:: TASK REQUIREMENTS ::
Verbatim copy, images removed: write out the entries below.

:: ENTRIES SUPPLIED ::
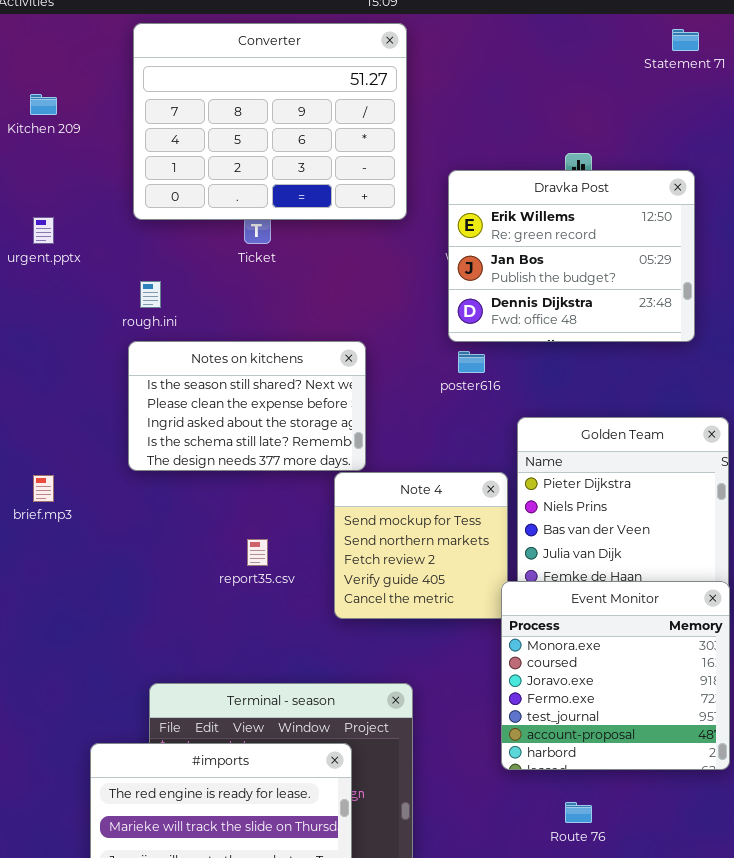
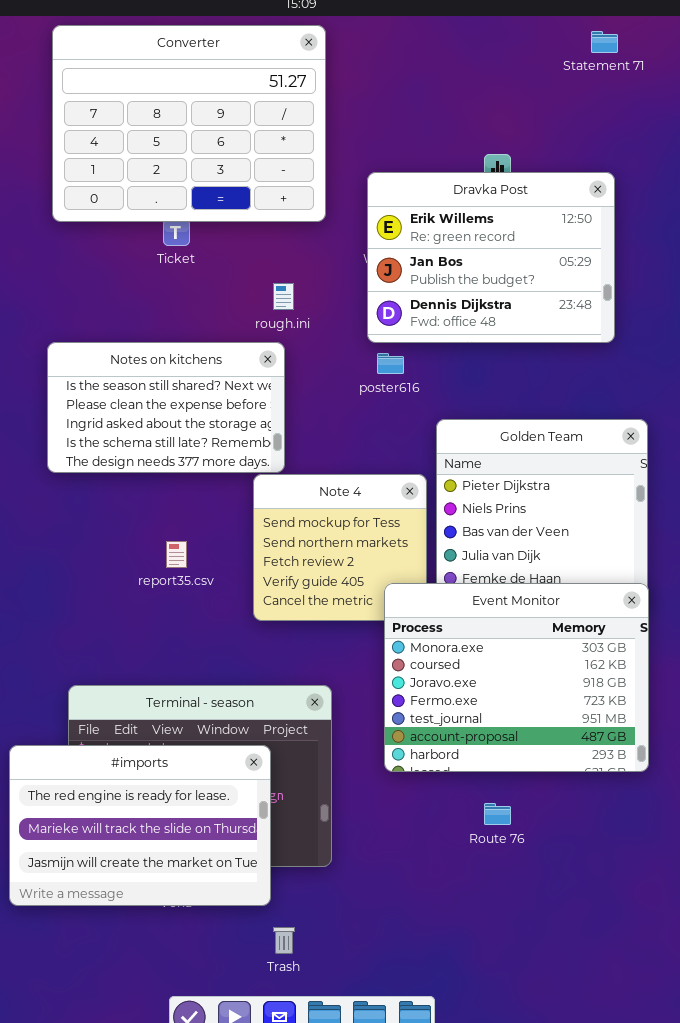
rough.ini: [140,281,161,308] -> [273,283,294,310], moved
Event Monitor: [501,581,730,770] -> [384,583,649,772], resized

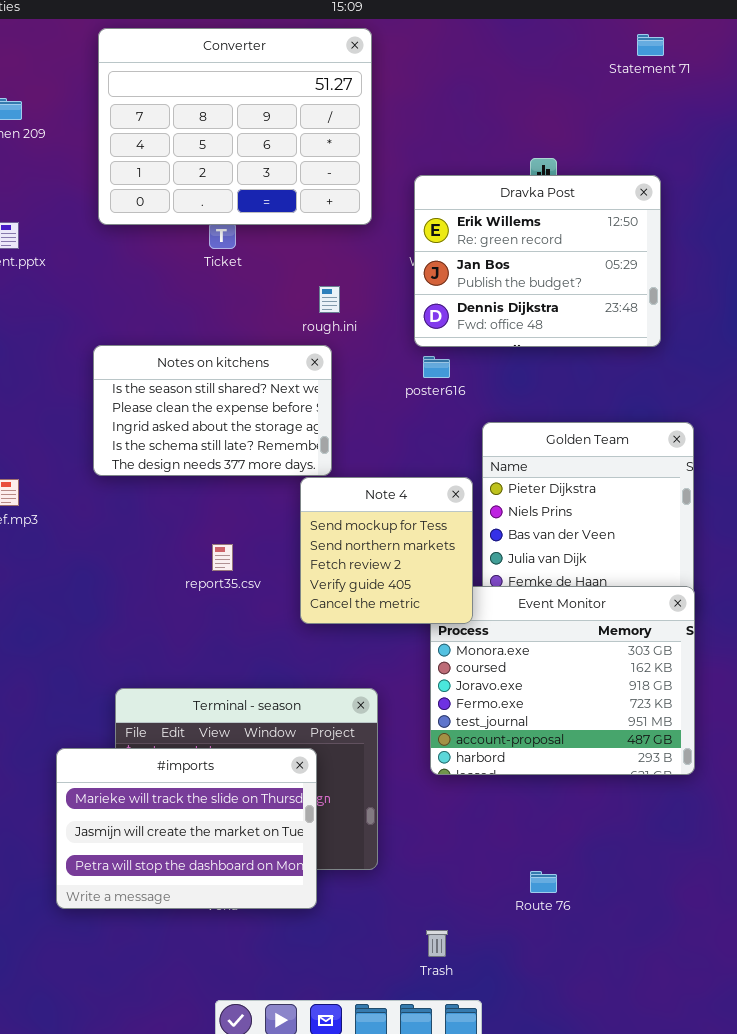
Note 4: [253,474,427,621] -> [300,477,473,624], raised
#imports: [9,745,271,906] -> [56,748,317,909], scrolled down 1 row
Route 76: [484,803,511,825] -> [530,871,557,893], moved
Trash: [273,927,295,954] -> [426,930,448,957], moved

:: SOLUTION FOR THIS EXERCISE ::
rough.ini: [140,281,161,308] -> [273,283,294,310], moved
Event Monitor: [501,581,730,770] -> [384,583,649,772], resized

Note 4: [253,474,427,621] -> [300,477,473,624], raised
#imports: [9,745,271,906] -> [56,748,317,909], scrolled down 1 row
Route 76: [484,803,511,825] -> [530,871,557,893], moved
Trash: [273,927,295,954] -> [426,930,448,957], moved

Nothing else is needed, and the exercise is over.